Scene edit records:
= Beginning of Section =

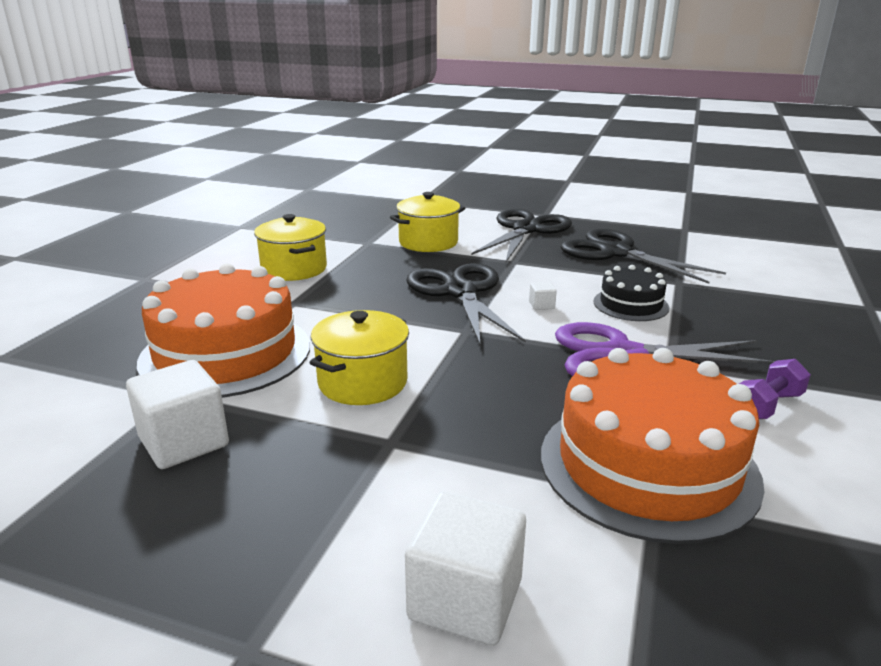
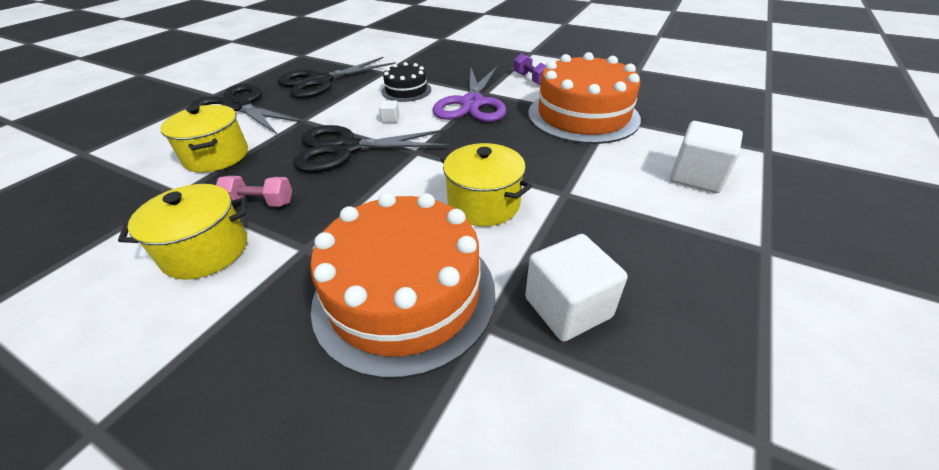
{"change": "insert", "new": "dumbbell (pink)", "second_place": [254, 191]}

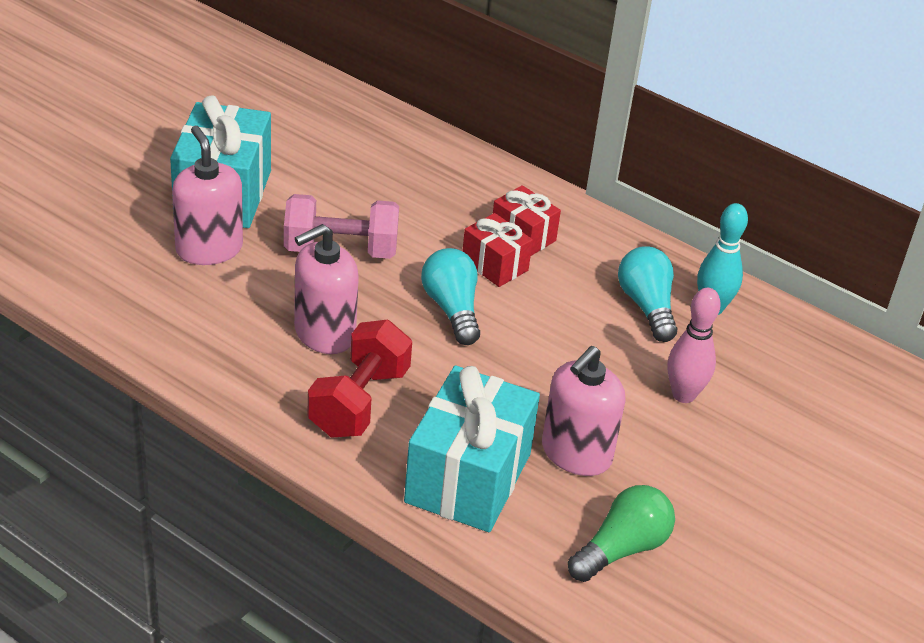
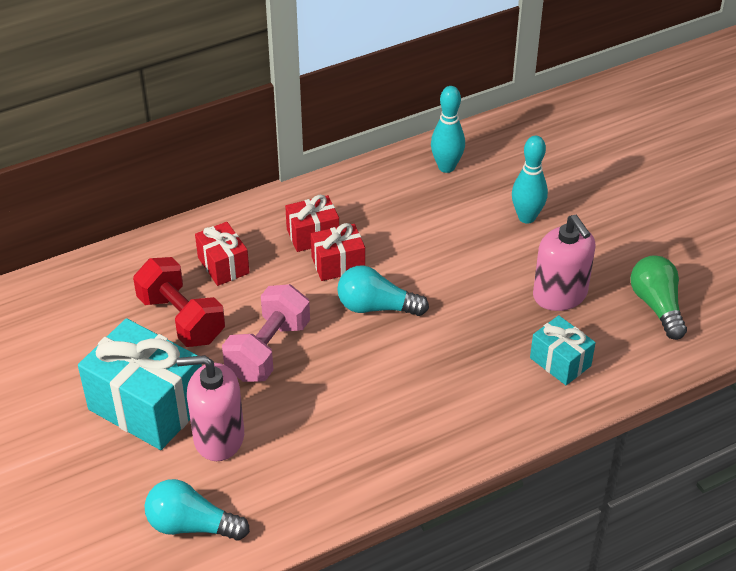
{"change": "delete", "old": "soap dispenser (pink)", "first_place": [326, 289]}
{"change": "insert", "new": "gift (red)", "second_place": [222, 254]}
{"change": "move", "old": "dumbbell (red)", "first_place": [359, 379], "second_place": [179, 302]}
{"change": "move", "old": "light bulb (turquoise)", "first_place": [647, 294], "second_place": [197, 510]}
{"change": "recolor", "old": "bowling pin (pink)", "new": "bowling pin (turquoise)", "first_place": [694, 345], "second_place": [530, 179]}
{"change": "resize", "old": "gift (turquoise)", "first_place": [472, 448], "second_place": [563, 350], "factor": 0.54}

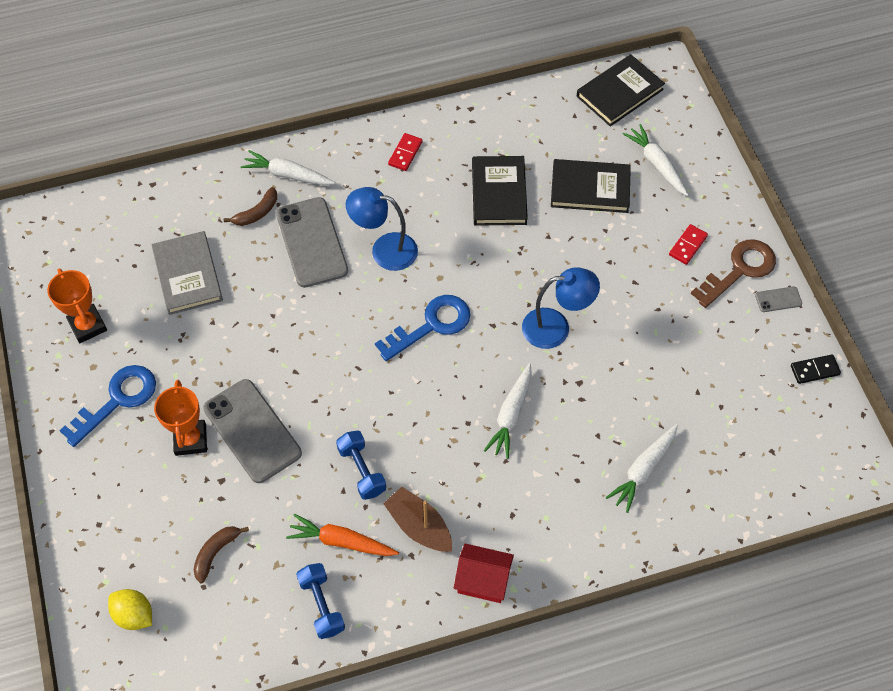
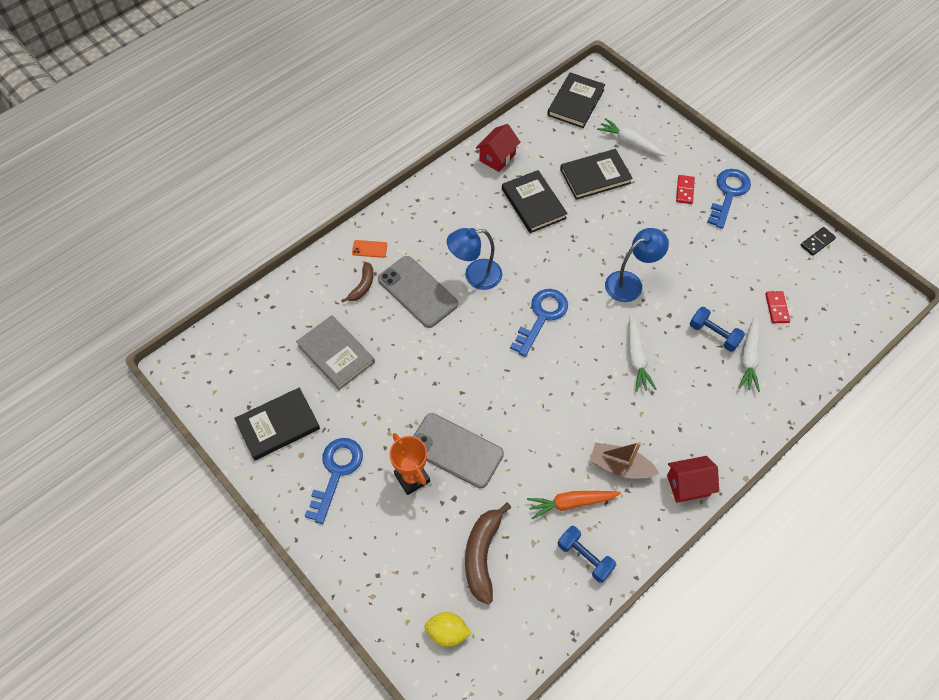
{"change": "delete", "old": "phone (grey)", "first_place": [778, 299]}
{"change": "insert", "new": "house (red)", "second_place": [498, 148]}
{"change": "move", "old": "dumbbell (blue)", "first_place": [361, 465], "second_place": [717, 329]}
{"change": "move", "old": "domino (red)", "first_place": [405, 152], "second_place": [777, 307]}
{"change": "replace", "old": "trophy (orange)", "new": "book (black)", "first_place": [77, 306], "second_place": [277, 424]}
{"change": "replace", "old": "carrot (white)", "new": "phone (orange)", "first_place": [288, 167], "second_place": [369, 249]}
{"change": "recolor", "old": "key (brown)", "new": "key (blue)", "first_place": [733, 273], "second_place": [729, 199]}
{"change": "resize", "old": "banana (brown)", "first_place": [221, 555], "second_place": [488, 553], "factor": 1.69}

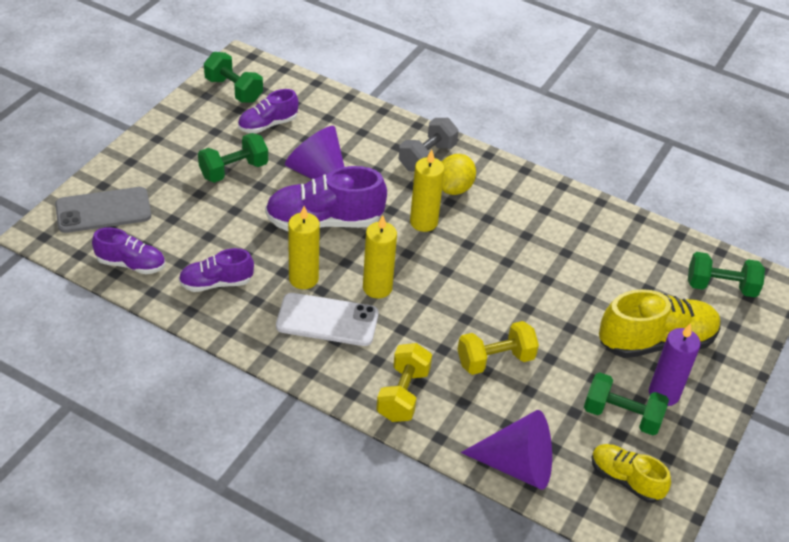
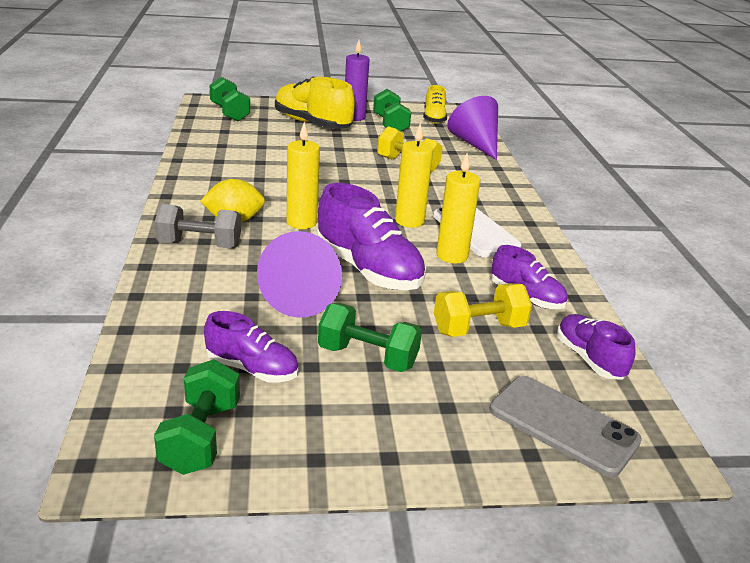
{"change": "move", "old": "dumbbell (yellow)", "first_place": [404, 382], "second_place": [483, 310]}

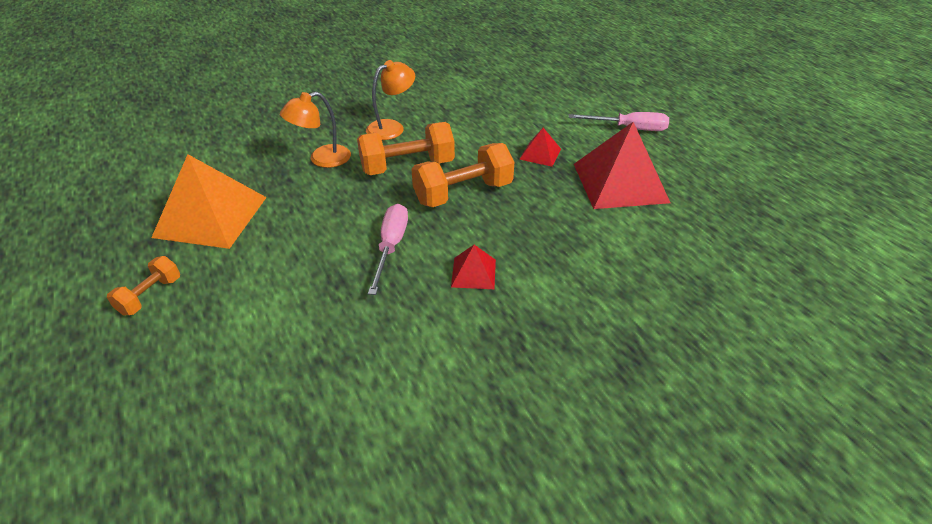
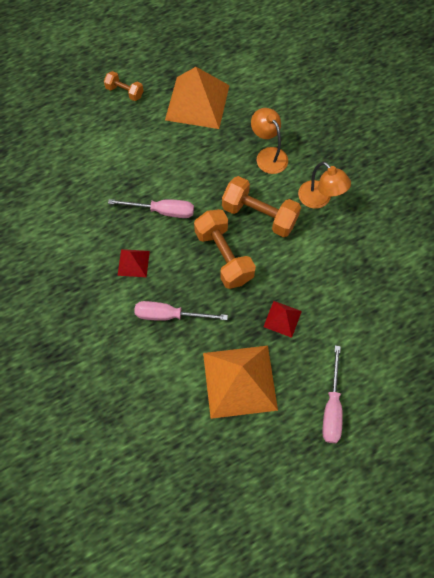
{"change": "insert", "new": "screwdriver (pink)", "second_place": [181, 311]}
{"change": "recolor", "old": "pyramid (red)", "new": "pyramid (orange)", "first_place": [622, 165], "second_place": [240, 382]}
{"change": "rotate", "old": "dumbbell (orange)", "first_place": [406, 148], "second_place": [261, 206], "degrees": -45}

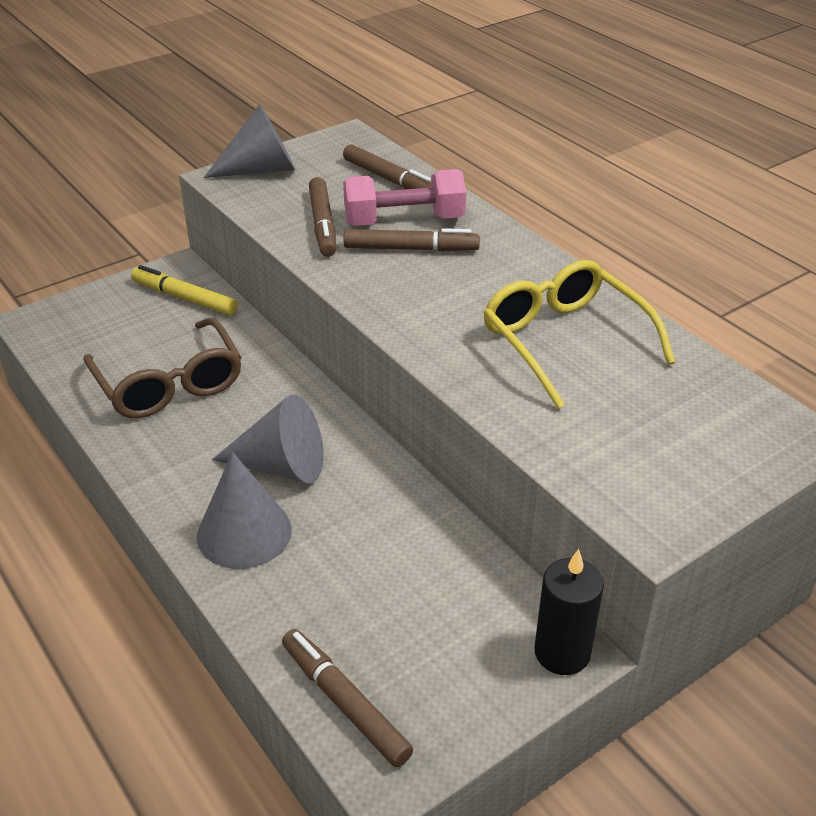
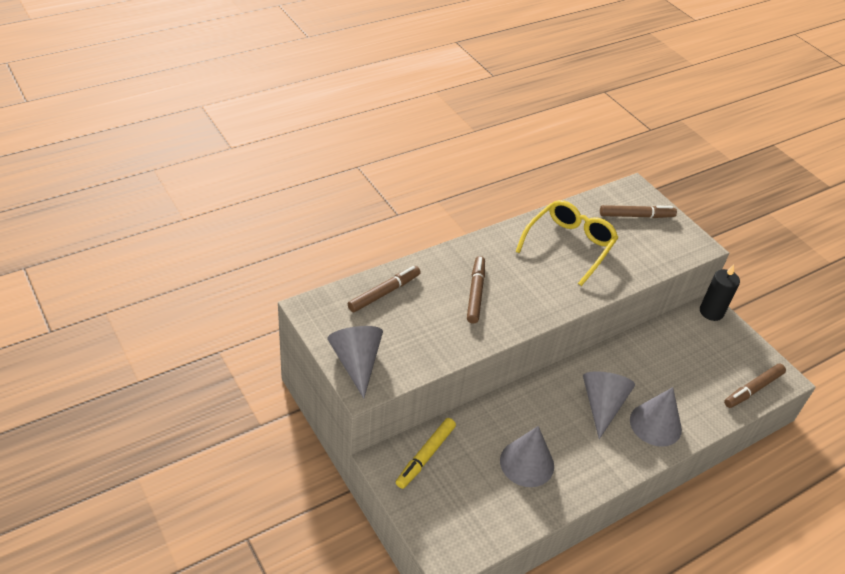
{"change": "delete", "old": "dumbbell (pink)", "first_place": [404, 197]}
{"change": "move", "old": "marker (brown)", "first_place": [322, 217], "second_place": [638, 211]}
{"change": "replace", "old": "glasses (brown)", "new": "cone (grey)", "first_place": [162, 367], "second_place": [527, 456]}
{"change": "rotate", "old": "glasses (yellow)", "first_place": [579, 334], "second_place": [566, 243], "degrees": 150}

= End of Section =

■ What the task requires
State how many lines above include the word "phone", and nothing more.

■ Answer box
2